Give again exactly, and only, the lines between the line holding "yellow cap [182,292,257,349]" and the end of the listing, both boundary lines included.
*** Block opens ***
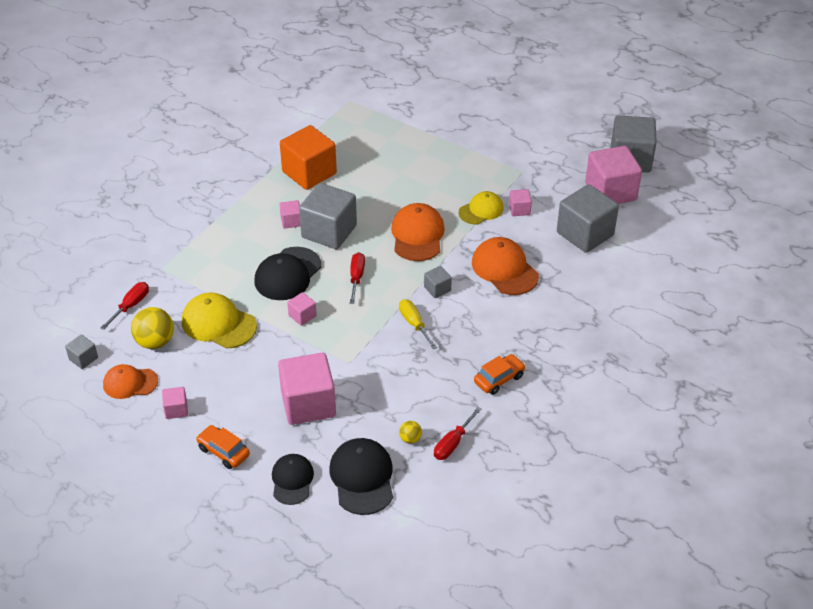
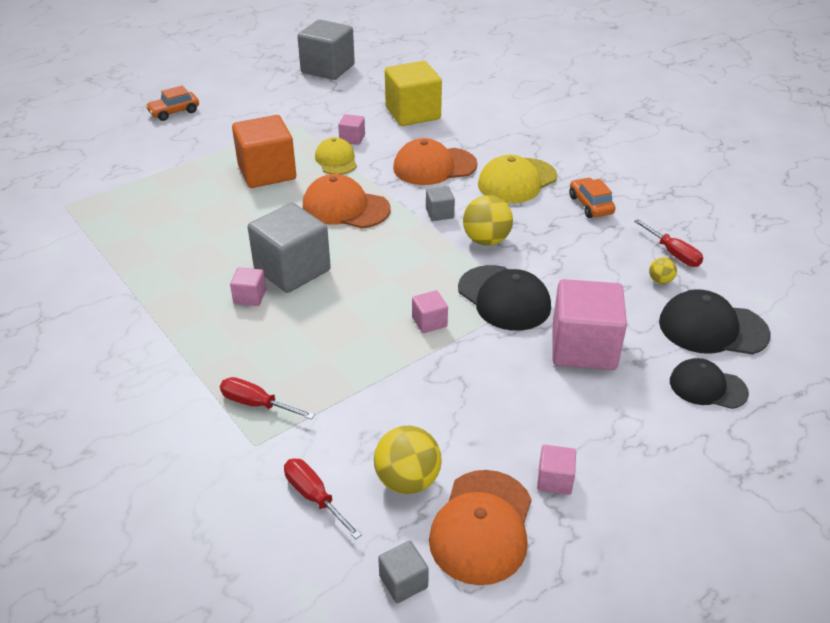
camera: 70 degrees left, 5 degrees down
orange cap [103,364,158,399] -> orange cap [429,470,532,585], size x1.51
yellow cap [182,292,257,349] -> yellow cap moved to [478,155,557,203]
orange car [196,425,250,469] -> orange car moved to [146,86,199,121]
black cap [255,247,321,300] -> black cap moved to [458,265,551,331]
orange cube [280,125,337,190] -> orange cube moved to [232,115,296,188]
red screwdriver [350,252,365,304] -> red screwdriver moved to [220,377,315,420]
yellow screwdriver [399,299,437,349] -> yellow ball [463,195,513,246]
grey cube [557,184,619,253] -> yellow cube [385,61,442,126]
pink cube [585,146,642,204] -> none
*** Block closes ***
_Solution for this exercise:_
yellow cap [182,292,257,349] -> yellow cap moved to [478,155,557,203]
orange car [196,425,250,469] -> orange car moved to [146,86,199,121]
black cap [255,247,321,300] -> black cap moved to [458,265,551,331]
orange cube [280,125,337,190] -> orange cube moved to [232,115,296,188]
red screwdriver [350,252,365,304] -> red screwdriver moved to [220,377,315,420]
yellow screwdriver [399,299,437,349] -> yellow ball [463,195,513,246]
grey cube [557,184,619,253] -> yellow cube [385,61,442,126]
pink cube [585,146,642,204] -> none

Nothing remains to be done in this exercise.